(DATA RECORDS begins)

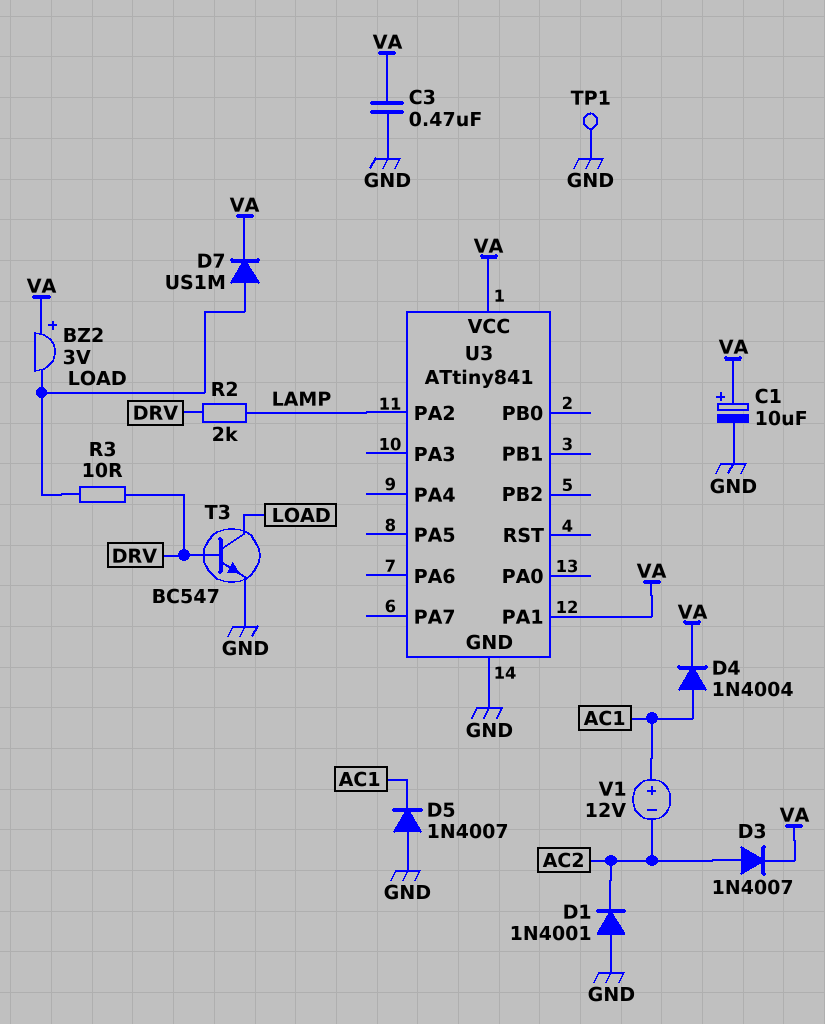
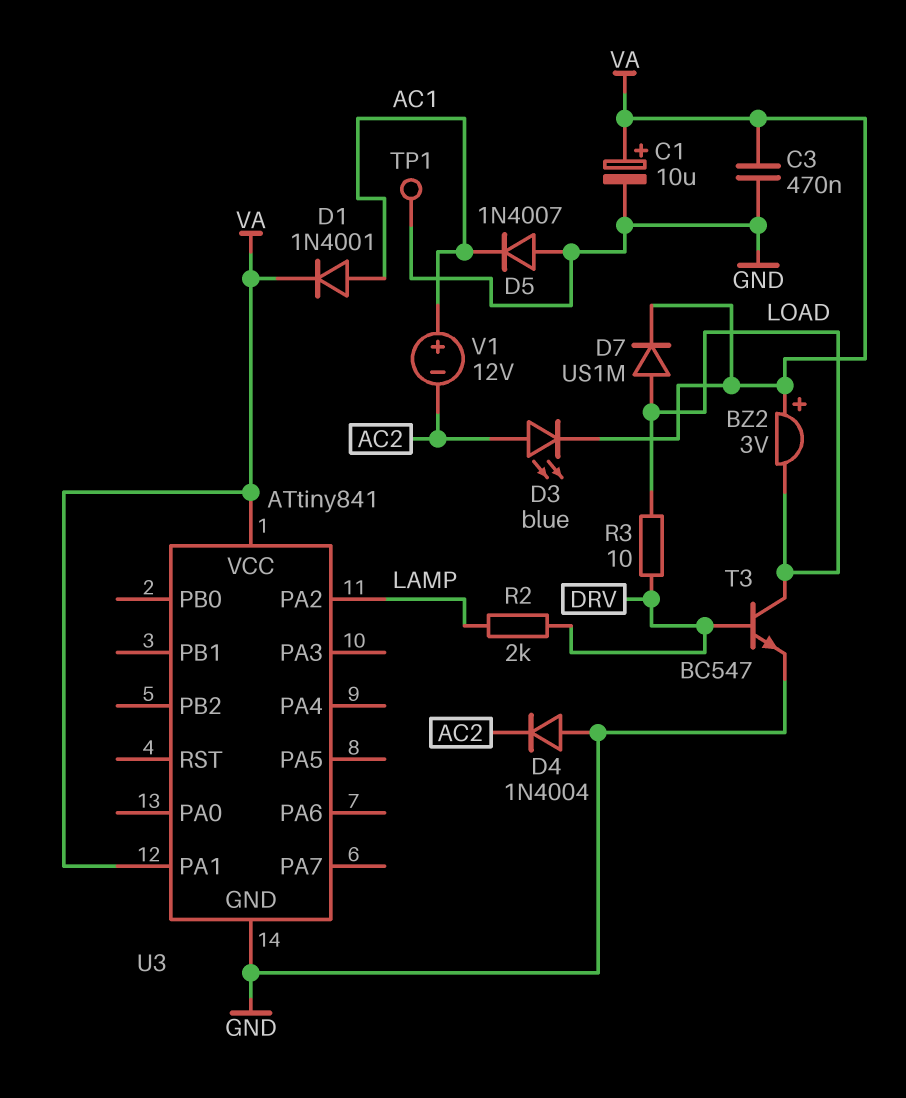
D1: diode 1N4001 (A GND, K AC2) -> diode 1N4001 (A AC1, K VA)
D3: diode 1N4007 (A AC2, K VA) -> LED blue (A AC2, K VA)
D4: diode 1N4004 (A AC1, K VA) -> diode 1N4004 (A GND, K AC2)

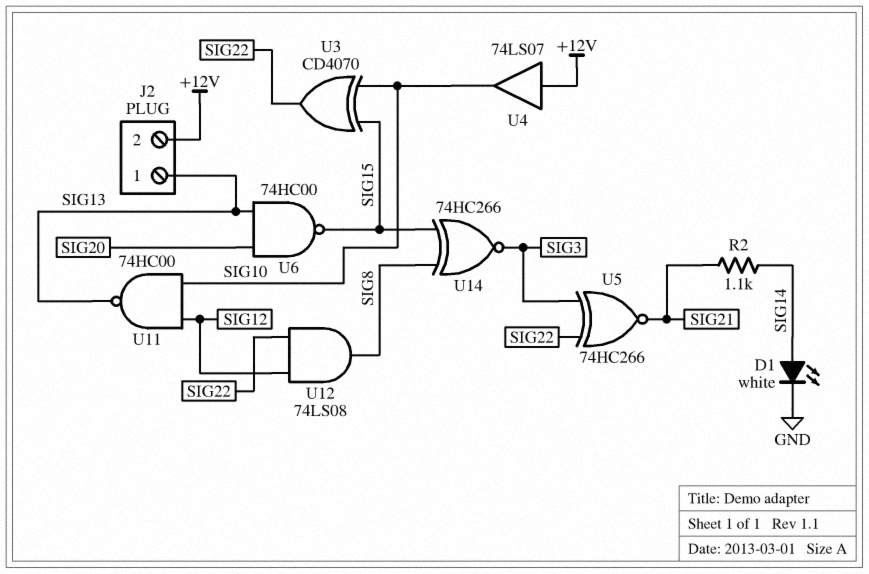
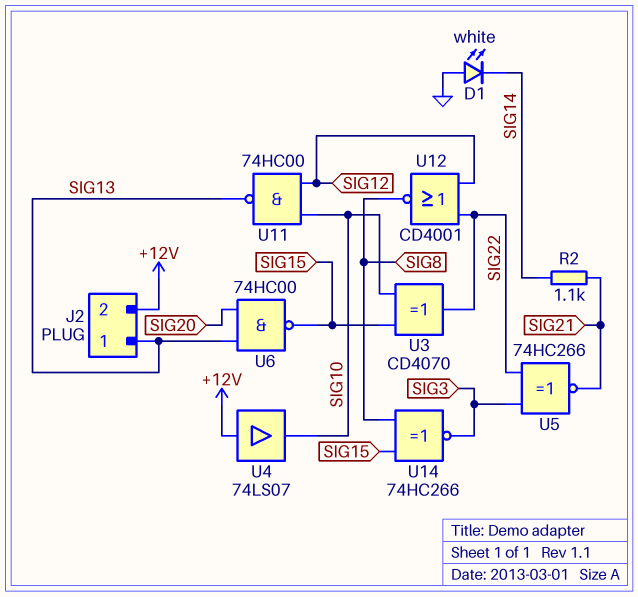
D1: LED white (A SIG14, K GND) -> LED white (A GND, K SIG14)
U12: AND 74LS08 (in SIG12, in SIG22, out SIG8) -> NOR CD4001 (in SIG12, in SIG22, out SIG8)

(DATA RECORDS ends)

» TASK INSTRUCTIONS
Retype the data exactly; images stay out.

» YOUR RESPONSE
D1: diode 1N4001 (A GND, K AC2) -> diode 1N4001 (A AC1, K VA)
D3: diode 1N4007 (A AC2, K VA) -> LED blue (A AC2, K VA)
D4: diode 1N4004 (A AC1, K VA) -> diode 1N4004 (A GND, K AC2)

D1: LED white (A SIG14, K GND) -> LED white (A GND, K SIG14)
U12: AND 74LS08 (in SIG12, in SIG22, out SIG8) -> NOR CD4001 (in SIG12, in SIG22, out SIG8)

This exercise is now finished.